**Given records**
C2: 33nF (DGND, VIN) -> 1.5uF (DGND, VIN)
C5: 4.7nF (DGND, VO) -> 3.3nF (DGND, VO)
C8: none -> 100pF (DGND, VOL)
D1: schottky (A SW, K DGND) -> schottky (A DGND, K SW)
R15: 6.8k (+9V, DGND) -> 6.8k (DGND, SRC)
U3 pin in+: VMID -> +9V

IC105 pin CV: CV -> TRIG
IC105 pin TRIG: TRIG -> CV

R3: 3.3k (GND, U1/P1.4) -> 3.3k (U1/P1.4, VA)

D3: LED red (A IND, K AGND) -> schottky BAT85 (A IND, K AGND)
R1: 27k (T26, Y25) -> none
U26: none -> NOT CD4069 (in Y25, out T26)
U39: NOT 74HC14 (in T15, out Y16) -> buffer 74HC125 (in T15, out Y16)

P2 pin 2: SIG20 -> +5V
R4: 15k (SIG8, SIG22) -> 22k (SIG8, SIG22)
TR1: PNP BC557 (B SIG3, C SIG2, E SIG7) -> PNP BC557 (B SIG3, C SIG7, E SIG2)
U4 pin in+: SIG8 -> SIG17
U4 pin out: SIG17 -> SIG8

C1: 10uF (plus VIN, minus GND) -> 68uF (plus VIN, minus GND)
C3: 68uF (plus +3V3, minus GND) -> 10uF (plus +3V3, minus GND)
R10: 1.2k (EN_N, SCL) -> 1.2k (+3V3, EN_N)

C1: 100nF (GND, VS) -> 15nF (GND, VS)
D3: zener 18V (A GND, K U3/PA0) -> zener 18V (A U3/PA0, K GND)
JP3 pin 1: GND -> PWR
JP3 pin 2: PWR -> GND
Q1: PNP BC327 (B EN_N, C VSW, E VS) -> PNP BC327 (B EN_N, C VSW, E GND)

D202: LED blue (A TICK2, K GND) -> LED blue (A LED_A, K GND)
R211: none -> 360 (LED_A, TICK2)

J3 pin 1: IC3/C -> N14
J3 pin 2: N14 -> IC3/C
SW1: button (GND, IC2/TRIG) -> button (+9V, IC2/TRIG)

**What needs to be done**
What you should do is return the records above exactly, leaving nothing out.

**Reply to the task**
C2: 33nF (DGND, VIN) -> 1.5uF (DGND, VIN)
C5: 4.7nF (DGND, VO) -> 3.3nF (DGND, VO)
C8: none -> 100pF (DGND, VOL)
D1: schottky (A SW, K DGND) -> schottky (A DGND, K SW)
R15: 6.8k (+9V, DGND) -> 6.8k (DGND, SRC)
U3 pin in+: VMID -> +9V

IC105 pin CV: CV -> TRIG
IC105 pin TRIG: TRIG -> CV

R3: 3.3k (GND, U1/P1.4) -> 3.3k (U1/P1.4, VA)

D3: LED red (A IND, K AGND) -> schottky BAT85 (A IND, K AGND)
R1: 27k (T26, Y25) -> none
U26: none -> NOT CD4069 (in Y25, out T26)
U39: NOT 74HC14 (in T15, out Y16) -> buffer 74HC125 (in T15, out Y16)

P2 pin 2: SIG20 -> +5V
R4: 15k (SIG8, SIG22) -> 22k (SIG8, SIG22)
TR1: PNP BC557 (B SIG3, C SIG2, E SIG7) -> PNP BC557 (B SIG3, C SIG7, E SIG2)
U4 pin in+: SIG8 -> SIG17
U4 pin out: SIG17 -> SIG8

C1: 10uF (plus VIN, minus GND) -> 68uF (plus VIN, minus GND)
C3: 68uF (plus +3V3, minus GND) -> 10uF (plus +3V3, minus GND)
R10: 1.2k (EN_N, SCL) -> 1.2k (+3V3, EN_N)

C1: 100nF (GND, VS) -> 15nF (GND, VS)
D3: zener 18V (A GND, K U3/PA0) -> zener 18V (A U3/PA0, K GND)
JP3 pin 1: GND -> PWR
JP3 pin 2: PWR -> GND
Q1: PNP BC327 (B EN_N, C VSW, E VS) -> PNP BC327 (B EN_N, C VSW, E GND)

D202: LED blue (A TICK2, K GND) -> LED blue (A LED_A, K GND)
R211: none -> 360 (LED_A, TICK2)

J3 pin 1: IC3/C -> N14
J3 pin 2: N14 -> IC3/C
SW1: button (GND, IC2/TRIG) -> button (+9V, IC2/TRIG)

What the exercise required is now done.